─── Information supplied ───

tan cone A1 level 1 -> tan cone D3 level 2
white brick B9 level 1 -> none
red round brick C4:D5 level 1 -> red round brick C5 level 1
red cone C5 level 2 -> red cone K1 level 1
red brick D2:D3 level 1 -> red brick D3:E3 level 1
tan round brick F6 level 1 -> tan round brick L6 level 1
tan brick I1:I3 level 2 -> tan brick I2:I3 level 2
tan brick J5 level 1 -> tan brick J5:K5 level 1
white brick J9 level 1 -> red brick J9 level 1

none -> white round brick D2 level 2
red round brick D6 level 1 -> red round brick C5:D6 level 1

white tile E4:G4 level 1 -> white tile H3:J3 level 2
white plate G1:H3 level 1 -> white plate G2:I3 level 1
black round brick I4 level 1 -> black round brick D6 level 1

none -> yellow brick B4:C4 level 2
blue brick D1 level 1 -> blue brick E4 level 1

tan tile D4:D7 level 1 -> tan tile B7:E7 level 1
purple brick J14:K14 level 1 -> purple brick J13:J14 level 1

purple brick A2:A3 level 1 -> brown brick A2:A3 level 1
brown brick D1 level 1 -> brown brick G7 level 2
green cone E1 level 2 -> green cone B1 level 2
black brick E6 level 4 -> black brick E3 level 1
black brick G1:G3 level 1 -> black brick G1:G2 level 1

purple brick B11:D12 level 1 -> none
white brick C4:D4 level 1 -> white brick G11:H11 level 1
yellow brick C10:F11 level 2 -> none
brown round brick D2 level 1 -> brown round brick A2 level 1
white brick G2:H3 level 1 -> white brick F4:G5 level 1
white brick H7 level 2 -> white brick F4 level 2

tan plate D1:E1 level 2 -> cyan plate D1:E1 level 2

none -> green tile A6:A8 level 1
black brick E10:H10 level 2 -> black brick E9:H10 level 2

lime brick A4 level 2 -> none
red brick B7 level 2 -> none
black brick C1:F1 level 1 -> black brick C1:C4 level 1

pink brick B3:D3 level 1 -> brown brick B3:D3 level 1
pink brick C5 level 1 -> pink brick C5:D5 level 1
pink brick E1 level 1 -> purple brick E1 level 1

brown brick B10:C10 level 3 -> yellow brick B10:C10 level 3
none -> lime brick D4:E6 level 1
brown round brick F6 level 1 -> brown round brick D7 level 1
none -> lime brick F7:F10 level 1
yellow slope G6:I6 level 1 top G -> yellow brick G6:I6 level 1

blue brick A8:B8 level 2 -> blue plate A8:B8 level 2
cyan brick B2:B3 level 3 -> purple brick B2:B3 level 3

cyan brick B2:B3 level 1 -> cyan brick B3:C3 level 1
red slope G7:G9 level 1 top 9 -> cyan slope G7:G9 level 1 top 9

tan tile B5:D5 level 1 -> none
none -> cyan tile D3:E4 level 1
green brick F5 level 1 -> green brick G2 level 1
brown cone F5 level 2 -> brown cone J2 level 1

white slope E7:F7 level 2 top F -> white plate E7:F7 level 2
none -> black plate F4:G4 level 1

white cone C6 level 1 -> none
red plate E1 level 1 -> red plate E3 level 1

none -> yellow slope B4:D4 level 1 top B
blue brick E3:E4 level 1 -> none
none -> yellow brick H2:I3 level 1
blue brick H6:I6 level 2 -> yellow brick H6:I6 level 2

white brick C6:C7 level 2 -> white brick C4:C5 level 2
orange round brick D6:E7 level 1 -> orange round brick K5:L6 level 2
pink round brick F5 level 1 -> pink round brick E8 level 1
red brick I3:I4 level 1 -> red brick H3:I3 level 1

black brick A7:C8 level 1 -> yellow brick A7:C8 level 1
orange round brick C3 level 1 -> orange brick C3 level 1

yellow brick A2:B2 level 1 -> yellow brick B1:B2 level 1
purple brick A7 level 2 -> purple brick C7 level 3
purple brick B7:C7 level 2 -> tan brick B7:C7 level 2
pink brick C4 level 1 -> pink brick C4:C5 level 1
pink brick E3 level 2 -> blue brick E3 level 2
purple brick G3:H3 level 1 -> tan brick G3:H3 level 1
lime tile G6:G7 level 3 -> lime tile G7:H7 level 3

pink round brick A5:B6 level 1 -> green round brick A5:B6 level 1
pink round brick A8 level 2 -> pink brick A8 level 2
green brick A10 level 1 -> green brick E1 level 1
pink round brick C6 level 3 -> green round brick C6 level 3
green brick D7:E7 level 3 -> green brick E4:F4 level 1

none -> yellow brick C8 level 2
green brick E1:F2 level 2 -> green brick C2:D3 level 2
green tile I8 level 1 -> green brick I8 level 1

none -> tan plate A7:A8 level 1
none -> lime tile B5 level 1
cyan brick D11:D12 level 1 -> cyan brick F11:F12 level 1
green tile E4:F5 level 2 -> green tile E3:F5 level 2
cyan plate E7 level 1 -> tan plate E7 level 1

───

Exercise » From the first line to the last, reproduce the data above exactly.

Task output »
tan cone A1 level 1 -> tan cone D3 level 2
white brick B9 level 1 -> none
red round brick C4:D5 level 1 -> red round brick C5 level 1
red cone C5 level 2 -> red cone K1 level 1
red brick D2:D3 level 1 -> red brick D3:E3 level 1
tan round brick F6 level 1 -> tan round brick L6 level 1
tan brick I1:I3 level 2 -> tan brick I2:I3 level 2
tan brick J5 level 1 -> tan brick J5:K5 level 1
white brick J9 level 1 -> red brick J9 level 1

none -> white round brick D2 level 2
red round brick D6 level 1 -> red round brick C5:D6 level 1

white tile E4:G4 level 1 -> white tile H3:J3 level 2
white plate G1:H3 level 1 -> white plate G2:I3 level 1
black round brick I4 level 1 -> black round brick D6 level 1

none -> yellow brick B4:C4 level 2
blue brick D1 level 1 -> blue brick E4 level 1

tan tile D4:D7 level 1 -> tan tile B7:E7 level 1
purple brick J14:K14 level 1 -> purple brick J13:J14 level 1

purple brick A2:A3 level 1 -> brown brick A2:A3 level 1
brown brick D1 level 1 -> brown brick G7 level 2
green cone E1 level 2 -> green cone B1 level 2
black brick E6 level 4 -> black brick E3 level 1
black brick G1:G3 level 1 -> black brick G1:G2 level 1

purple brick B11:D12 level 1 -> none
white brick C4:D4 level 1 -> white brick G11:H11 level 1
yellow brick C10:F11 level 2 -> none
brown round brick D2 level 1 -> brown round brick A2 level 1
white brick G2:H3 level 1 -> white brick F4:G5 level 1
white brick H7 level 2 -> white brick F4 level 2

tan plate D1:E1 level 2 -> cyan plate D1:E1 level 2

none -> green tile A6:A8 level 1
black brick E10:H10 level 2 -> black brick E9:H10 level 2

lime brick A4 level 2 -> none
red brick B7 level 2 -> none
black brick C1:F1 level 1 -> black brick C1:C4 level 1

pink brick B3:D3 level 1 -> brown brick B3:D3 level 1
pink brick C5 level 1 -> pink brick C5:D5 level 1
pink brick E1 level 1 -> purple brick E1 level 1

brown brick B10:C10 level 3 -> yellow brick B10:C10 level 3
none -> lime brick D4:E6 level 1
brown round brick F6 level 1 -> brown round brick D7 level 1
none -> lime brick F7:F10 level 1
yellow slope G6:I6 level 1 top G -> yellow brick G6:I6 level 1

blue brick A8:B8 level 2 -> blue plate A8:B8 level 2
cyan brick B2:B3 level 3 -> purple brick B2:B3 level 3

cyan brick B2:B3 level 1 -> cyan brick B3:C3 level 1
red slope G7:G9 level 1 top 9 -> cyan slope G7:G9 level 1 top 9

tan tile B5:D5 level 1 -> none
none -> cyan tile D3:E4 level 1
green brick F5 level 1 -> green brick G2 level 1
brown cone F5 level 2 -> brown cone J2 level 1

white slope E7:F7 level 2 top F -> white plate E7:F7 level 2
none -> black plate F4:G4 level 1

white cone C6 level 1 -> none
red plate E1 level 1 -> red plate E3 level 1

none -> yellow slope B4:D4 level 1 top B
blue brick E3:E4 level 1 -> none
none -> yellow brick H2:I3 level 1
blue brick H6:I6 level 2 -> yellow brick H6:I6 level 2

white brick C6:C7 level 2 -> white brick C4:C5 level 2
orange round brick D6:E7 level 1 -> orange round brick K5:L6 level 2
pink round brick F5 level 1 -> pink round brick E8 level 1
red brick I3:I4 level 1 -> red brick H3:I3 level 1

black brick A7:C8 level 1 -> yellow brick A7:C8 level 1
orange round brick C3 level 1 -> orange brick C3 level 1

yellow brick A2:B2 level 1 -> yellow brick B1:B2 level 1
purple brick A7 level 2 -> purple brick C7 level 3
purple brick B7:C7 level 2 -> tan brick B7:C7 level 2
pink brick C4 level 1 -> pink brick C4:C5 level 1
pink brick E3 level 2 -> blue brick E3 level 2
purple brick G3:H3 level 1 -> tan brick G3:H3 level 1
lime tile G6:G7 level 3 -> lime tile G7:H7 level 3

pink round brick A5:B6 level 1 -> green round brick A5:B6 level 1
pink round brick A8 level 2 -> pink brick A8 level 2
green brick A10 level 1 -> green brick E1 level 1
pink round brick C6 level 3 -> green round brick C6 level 3
green brick D7:E7 level 3 -> green brick E4:F4 level 1

none -> yellow brick C8 level 2
green brick E1:F2 level 2 -> green brick C2:D3 level 2
green tile I8 level 1 -> green brick I8 level 1

none -> tan plate A7:A8 level 1
none -> lime tile B5 level 1
cyan brick D11:D12 level 1 -> cyan brick F11:F12 level 1
green tile E4:F5 level 2 -> green tile E3:F5 level 2
cyan plate E7 level 1 -> tan plate E7 level 1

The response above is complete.